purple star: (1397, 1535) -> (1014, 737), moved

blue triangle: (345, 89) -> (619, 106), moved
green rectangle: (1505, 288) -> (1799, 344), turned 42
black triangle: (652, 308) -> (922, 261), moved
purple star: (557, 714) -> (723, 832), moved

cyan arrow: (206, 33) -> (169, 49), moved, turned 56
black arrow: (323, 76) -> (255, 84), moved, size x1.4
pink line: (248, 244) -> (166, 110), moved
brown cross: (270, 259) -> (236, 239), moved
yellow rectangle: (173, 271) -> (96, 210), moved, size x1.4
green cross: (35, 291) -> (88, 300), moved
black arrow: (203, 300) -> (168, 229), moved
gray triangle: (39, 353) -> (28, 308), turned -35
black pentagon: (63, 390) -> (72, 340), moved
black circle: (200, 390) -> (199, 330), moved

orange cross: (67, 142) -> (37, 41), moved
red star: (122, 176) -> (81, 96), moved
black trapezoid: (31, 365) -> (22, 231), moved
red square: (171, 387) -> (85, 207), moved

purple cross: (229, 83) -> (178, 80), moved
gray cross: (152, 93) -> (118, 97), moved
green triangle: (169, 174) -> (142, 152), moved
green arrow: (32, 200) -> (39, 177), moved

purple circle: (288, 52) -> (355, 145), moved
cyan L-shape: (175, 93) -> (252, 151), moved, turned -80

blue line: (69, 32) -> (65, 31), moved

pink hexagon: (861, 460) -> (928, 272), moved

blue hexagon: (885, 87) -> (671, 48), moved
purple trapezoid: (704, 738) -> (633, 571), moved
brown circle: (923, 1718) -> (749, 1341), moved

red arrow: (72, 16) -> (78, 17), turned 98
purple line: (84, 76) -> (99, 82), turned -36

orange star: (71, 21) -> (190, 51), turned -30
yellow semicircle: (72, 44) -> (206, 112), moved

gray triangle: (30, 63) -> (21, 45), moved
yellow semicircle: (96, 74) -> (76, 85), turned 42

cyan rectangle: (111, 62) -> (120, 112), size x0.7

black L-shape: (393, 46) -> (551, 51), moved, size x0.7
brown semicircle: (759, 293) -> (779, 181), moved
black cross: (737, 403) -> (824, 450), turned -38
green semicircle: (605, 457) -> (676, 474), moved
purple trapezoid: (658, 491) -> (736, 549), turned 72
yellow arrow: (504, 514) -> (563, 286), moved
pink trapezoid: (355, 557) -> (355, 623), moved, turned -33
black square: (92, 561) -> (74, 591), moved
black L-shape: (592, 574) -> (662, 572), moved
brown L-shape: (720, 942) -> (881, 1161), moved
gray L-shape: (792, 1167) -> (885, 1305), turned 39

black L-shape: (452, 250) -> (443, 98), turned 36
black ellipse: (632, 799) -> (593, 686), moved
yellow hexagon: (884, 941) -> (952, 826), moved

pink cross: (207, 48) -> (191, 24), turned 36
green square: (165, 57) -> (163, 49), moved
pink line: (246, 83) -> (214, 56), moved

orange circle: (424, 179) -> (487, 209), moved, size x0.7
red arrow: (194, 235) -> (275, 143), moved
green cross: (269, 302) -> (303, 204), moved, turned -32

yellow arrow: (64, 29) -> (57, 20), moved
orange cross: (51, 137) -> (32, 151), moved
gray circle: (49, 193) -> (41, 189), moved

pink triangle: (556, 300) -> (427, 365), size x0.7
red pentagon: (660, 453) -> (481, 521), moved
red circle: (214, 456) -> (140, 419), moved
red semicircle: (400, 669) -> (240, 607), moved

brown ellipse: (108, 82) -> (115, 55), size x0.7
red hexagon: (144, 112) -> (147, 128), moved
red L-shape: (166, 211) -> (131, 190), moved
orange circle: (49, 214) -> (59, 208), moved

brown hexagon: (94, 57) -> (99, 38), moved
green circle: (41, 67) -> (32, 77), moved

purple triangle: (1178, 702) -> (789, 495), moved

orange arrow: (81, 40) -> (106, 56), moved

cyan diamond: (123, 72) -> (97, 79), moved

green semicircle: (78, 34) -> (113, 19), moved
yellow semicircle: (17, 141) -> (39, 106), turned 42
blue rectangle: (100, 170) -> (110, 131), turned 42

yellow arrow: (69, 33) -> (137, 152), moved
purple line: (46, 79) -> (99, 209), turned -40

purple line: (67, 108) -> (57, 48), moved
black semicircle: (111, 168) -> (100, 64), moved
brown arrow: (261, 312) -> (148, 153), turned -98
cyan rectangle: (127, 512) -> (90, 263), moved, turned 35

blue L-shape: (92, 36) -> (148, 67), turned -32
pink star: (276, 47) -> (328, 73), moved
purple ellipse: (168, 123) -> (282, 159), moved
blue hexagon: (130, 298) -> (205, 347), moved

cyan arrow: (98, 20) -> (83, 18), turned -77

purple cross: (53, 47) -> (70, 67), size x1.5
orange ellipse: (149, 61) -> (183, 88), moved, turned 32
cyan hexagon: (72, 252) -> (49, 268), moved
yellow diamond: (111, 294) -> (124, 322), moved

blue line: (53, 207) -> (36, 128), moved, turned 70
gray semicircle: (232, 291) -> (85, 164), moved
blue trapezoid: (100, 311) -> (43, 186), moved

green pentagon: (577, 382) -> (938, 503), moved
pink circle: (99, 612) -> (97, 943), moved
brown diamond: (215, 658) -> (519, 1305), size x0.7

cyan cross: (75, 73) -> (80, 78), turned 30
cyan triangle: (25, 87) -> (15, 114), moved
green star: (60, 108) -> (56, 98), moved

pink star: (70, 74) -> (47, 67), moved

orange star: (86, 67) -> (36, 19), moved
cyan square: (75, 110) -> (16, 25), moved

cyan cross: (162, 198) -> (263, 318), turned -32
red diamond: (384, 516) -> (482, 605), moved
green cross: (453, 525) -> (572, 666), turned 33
= = =
▶ [REQUIRED ACTION]:
Would you return all of the material exactly as written?

▶ [WRITTEN SOLUTION]:
purple star: (1397, 1535) -> (1014, 737), moved

blue triangle: (345, 89) -> (619, 106), moved
green rectangle: (1505, 288) -> (1799, 344), turned 42
black triangle: (652, 308) -> (922, 261), moved
purple star: (557, 714) -> (723, 832), moved

cyan arrow: (206, 33) -> (169, 49), moved, turned 56
black arrow: (323, 76) -> (255, 84), moved, size x1.4
pink line: (248, 244) -> (166, 110), moved
brown cross: (270, 259) -> (236, 239), moved
yellow rectangle: (173, 271) -> (96, 210), moved, size x1.4
green cross: (35, 291) -> (88, 300), moved
black arrow: (203, 300) -> (168, 229), moved
gray triangle: (39, 353) -> (28, 308), turned -35
black pentagon: (63, 390) -> (72, 340), moved
black circle: (200, 390) -> (199, 330), moved

orange cross: (67, 142) -> (37, 41), moved
red star: (122, 176) -> (81, 96), moved
black trapezoid: (31, 365) -> (22, 231), moved
red square: (171, 387) -> (85, 207), moved

purple cross: (229, 83) -> (178, 80), moved
gray cross: (152, 93) -> (118, 97), moved
green triangle: (169, 174) -> (142, 152), moved
green arrow: (32, 200) -> (39, 177), moved

purple circle: (288, 52) -> (355, 145), moved
cyan L-shape: (175, 93) -> (252, 151), moved, turned -80

blue line: (69, 32) -> (65, 31), moved

pink hexagon: (861, 460) -> (928, 272), moved

blue hexagon: (885, 87) -> (671, 48), moved
purple trapezoid: (704, 738) -> (633, 571), moved
brown circle: (923, 1718) -> (749, 1341), moved

red arrow: (72, 16) -> (78, 17), turned 98
purple line: (84, 76) -> (99, 82), turned -36

orange star: (71, 21) -> (190, 51), turned -30
yellow semicircle: (72, 44) -> (206, 112), moved

gray triangle: (30, 63) -> (21, 45), moved
yellow semicircle: (96, 74) -> (76, 85), turned 42

cyan rectangle: (111, 62) -> (120, 112), size x0.7

black L-shape: (393, 46) -> (551, 51), moved, size x0.7
brown semicircle: (759, 293) -> (779, 181), moved
black cross: (737, 403) -> (824, 450), turned -38
green semicircle: (605, 457) -> (676, 474), moved
purple trapezoid: (658, 491) -> (736, 549), turned 72
yellow arrow: (504, 514) -> (563, 286), moved
pink trapezoid: (355, 557) -> (355, 623), moved, turned -33
black square: (92, 561) -> (74, 591), moved
black L-shape: (592, 574) -> (662, 572), moved
brown L-shape: (720, 942) -> (881, 1161), moved
gray L-shape: (792, 1167) -> (885, 1305), turned 39

black L-shape: (452, 250) -> (443, 98), turned 36
black ellipse: (632, 799) -> (593, 686), moved
yellow hexagon: (884, 941) -> (952, 826), moved

pink cross: (207, 48) -> (191, 24), turned 36
green square: (165, 57) -> (163, 49), moved
pink line: (246, 83) -> (214, 56), moved

orange circle: (424, 179) -> (487, 209), moved, size x0.7
red arrow: (194, 235) -> (275, 143), moved
green cross: (269, 302) -> (303, 204), moved, turned -32

yellow arrow: (64, 29) -> (57, 20), moved
orange cross: (51, 137) -> (32, 151), moved
gray circle: (49, 193) -> (41, 189), moved

pink triangle: (556, 300) -> (427, 365), size x0.7
red pentagon: (660, 453) -> (481, 521), moved
red circle: (214, 456) -> (140, 419), moved
red semicircle: (400, 669) -> (240, 607), moved

brown ellipse: (108, 82) -> (115, 55), size x0.7
red hexagon: (144, 112) -> (147, 128), moved
red L-shape: (166, 211) -> (131, 190), moved
orange circle: (49, 214) -> (59, 208), moved

brown hexagon: (94, 57) -> (99, 38), moved
green circle: (41, 67) -> (32, 77), moved

purple triangle: (1178, 702) -> (789, 495), moved

orange arrow: (81, 40) -> (106, 56), moved

cyan diamond: (123, 72) -> (97, 79), moved

green semicircle: (78, 34) -> (113, 19), moved
yellow semicircle: (17, 141) -> (39, 106), turned 42
blue rectangle: (100, 170) -> (110, 131), turned 42

yellow arrow: (69, 33) -> (137, 152), moved
purple line: (46, 79) -> (99, 209), turned -40

purple line: (67, 108) -> (57, 48), moved
black semicircle: (111, 168) -> (100, 64), moved
brown arrow: (261, 312) -> (148, 153), turned -98
cyan rectangle: (127, 512) -> (90, 263), moved, turned 35

blue L-shape: (92, 36) -> (148, 67), turned -32
pink star: (276, 47) -> (328, 73), moved
purple ellipse: (168, 123) -> (282, 159), moved
blue hexagon: (130, 298) -> (205, 347), moved

cyan arrow: (98, 20) -> (83, 18), turned -77

purple cross: (53, 47) -> (70, 67), size x1.5
orange ellipse: (149, 61) -> (183, 88), moved, turned 32
cyan hexagon: (72, 252) -> (49, 268), moved
yellow diamond: (111, 294) -> (124, 322), moved

blue line: (53, 207) -> (36, 128), moved, turned 70
gray semicircle: (232, 291) -> (85, 164), moved
blue trapezoid: (100, 311) -> (43, 186), moved

green pentagon: (577, 382) -> (938, 503), moved
pink circle: (99, 612) -> (97, 943), moved
brown diamond: (215, 658) -> (519, 1305), size x0.7

cyan cross: (75, 73) -> (80, 78), turned 30
cyan triangle: (25, 87) -> (15, 114), moved
green star: (60, 108) -> (56, 98), moved

pink star: (70, 74) -> (47, 67), moved

orange star: (86, 67) -> (36, 19), moved
cyan square: (75, 110) -> (16, 25), moved

cyan cross: (162, 198) -> (263, 318), turned -32
red diamond: (384, 516) -> (482, 605), moved
green cross: (453, 525) -> (572, 666), turned 33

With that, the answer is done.